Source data

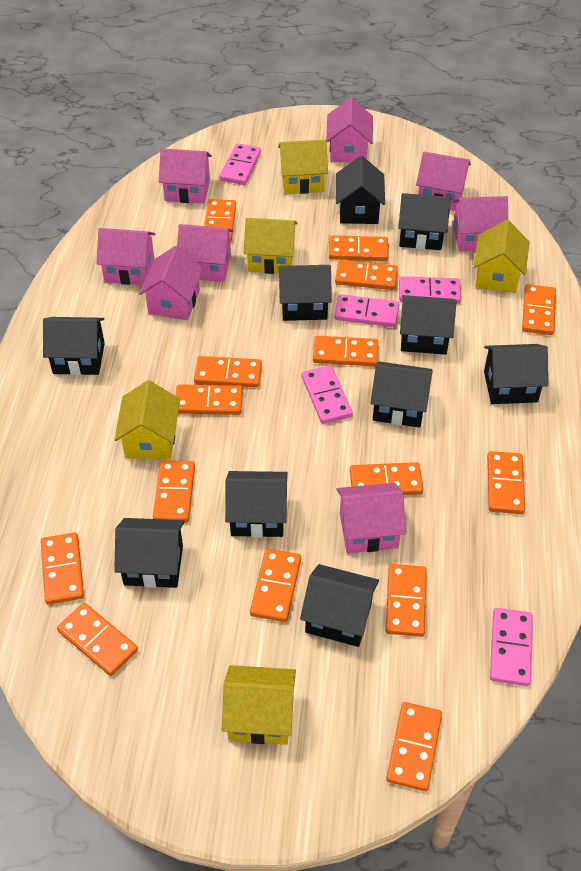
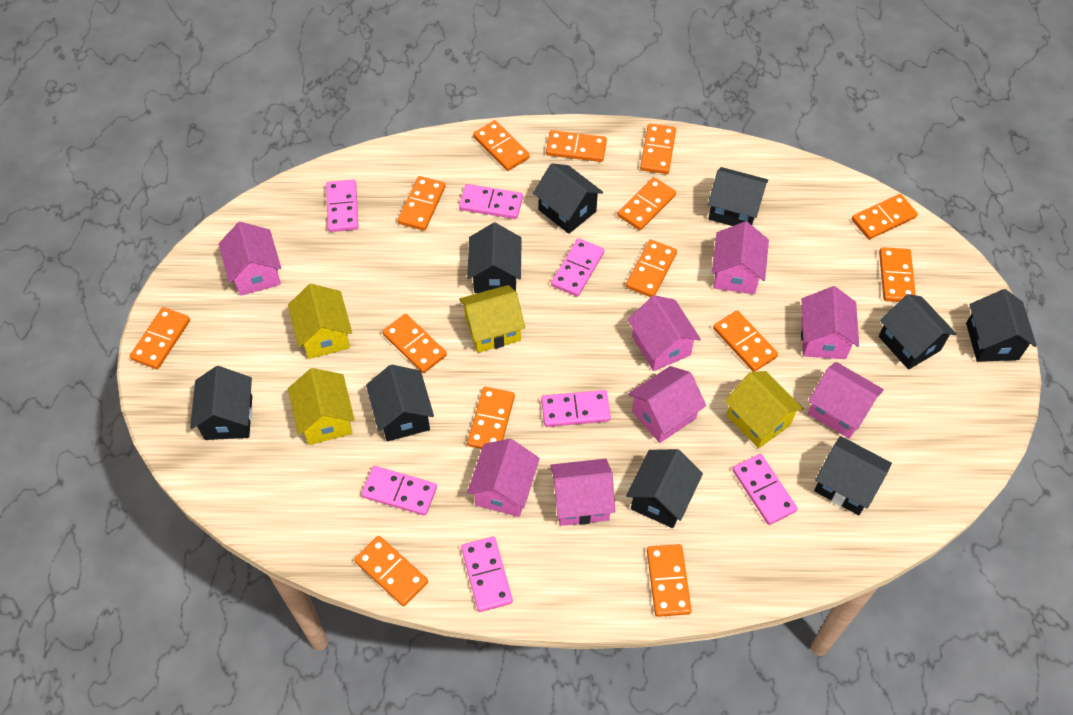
black house: 10 -> 9
orange domino: 15 -> 14
pink domino: 5 -> 7
yellow house: 5 -> 4

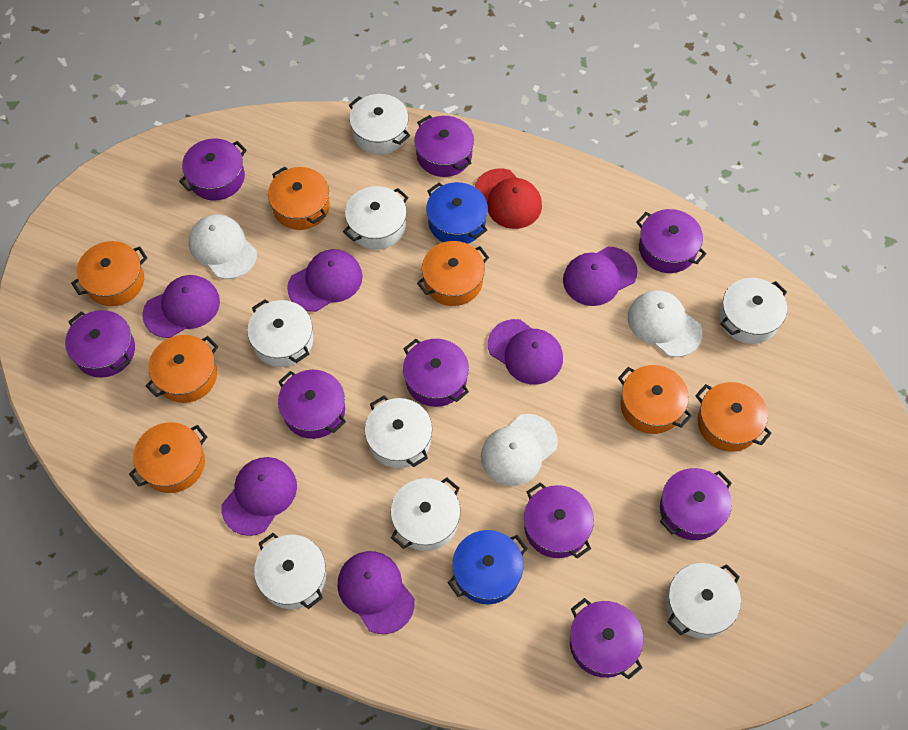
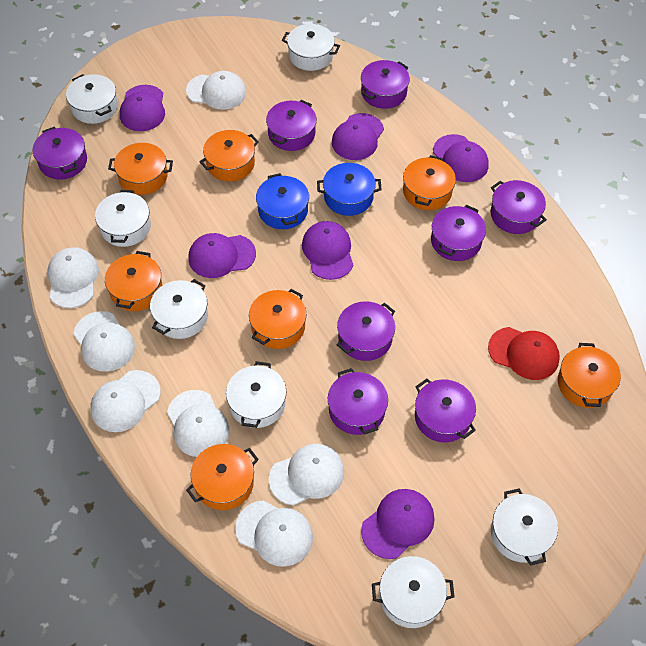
purple pot: 9 -> 8
white cap: 3 -> 7
white pot: 8 -> 7

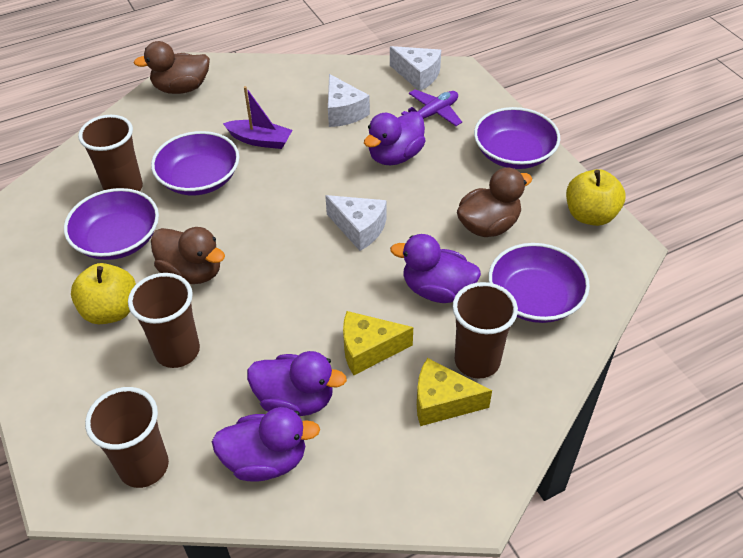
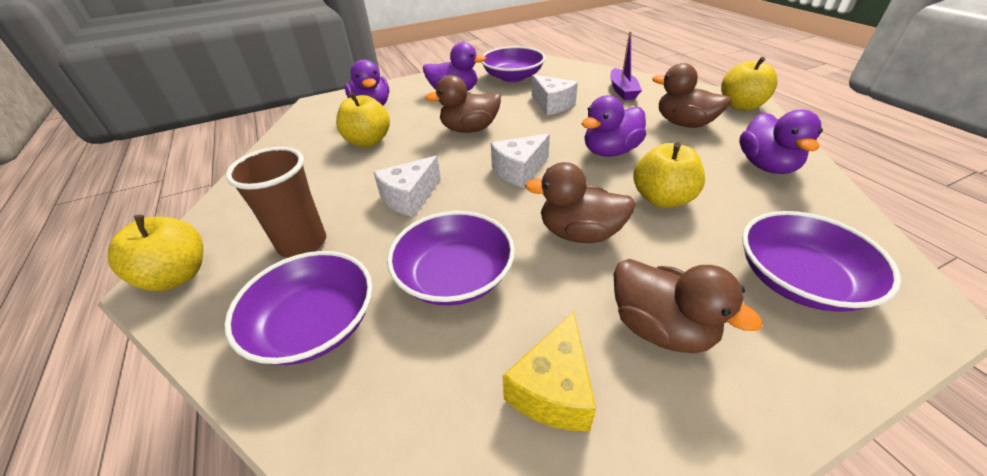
brown cup: 4 -> 1
brown duck: 3 -> 4
purple plane: 1 -> 0
yellow apple: 2 -> 4
yellow cheese: 2 -> 1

WHAT TO DO:
Set down the lines of the records above exactly, apart from the pictures.

SOLUTION FOR THIS PROBLEM:
black house: 10 -> 9
orange domino: 15 -> 14
pink domino: 5 -> 7
yellow house: 5 -> 4

purple pot: 9 -> 8
white cap: 3 -> 7
white pot: 8 -> 7

brown cup: 4 -> 1
brown duck: 3 -> 4
purple plane: 1 -> 0
yellow apple: 2 -> 4
yellow cheese: 2 -> 1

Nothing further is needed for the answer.